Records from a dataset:
== Segment start ==
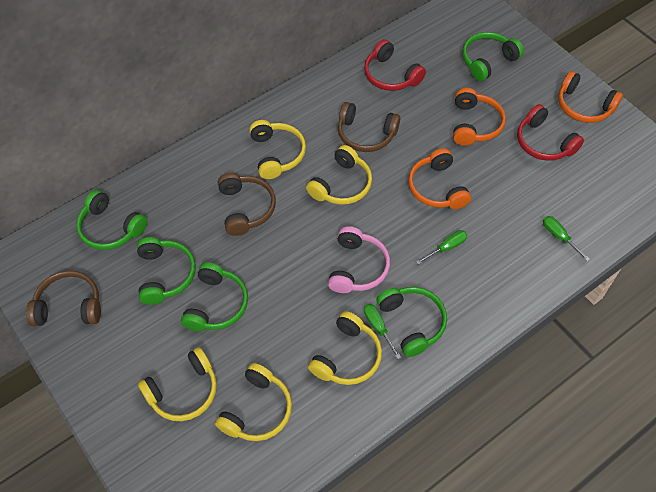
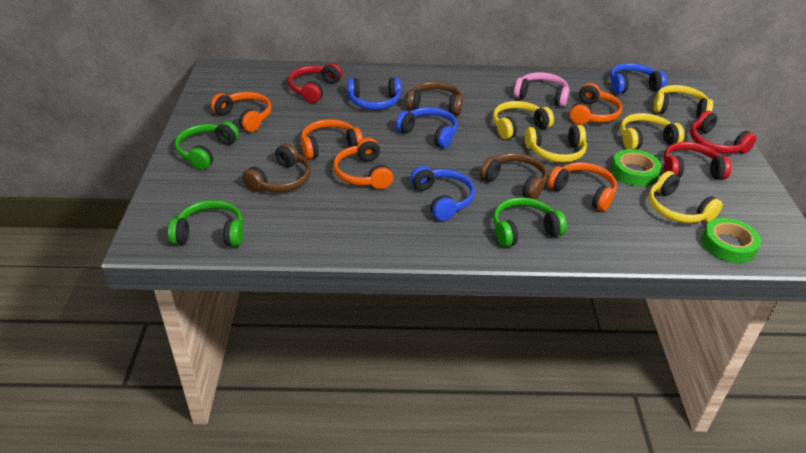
blue headphones: 0 -> 4
green headphones: 5 -> 3
green screwdriver: 3 -> 0
green tape: 0 -> 2
orange headphones: 3 -> 5
red headphones: 2 -> 3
== Segment end ==
Apart from the images, every line above needs to be printed again exactly.

blue headphones: 0 -> 4
green headphones: 5 -> 3
green screwdriver: 3 -> 0
green tape: 0 -> 2
orange headphones: 3 -> 5
red headphones: 2 -> 3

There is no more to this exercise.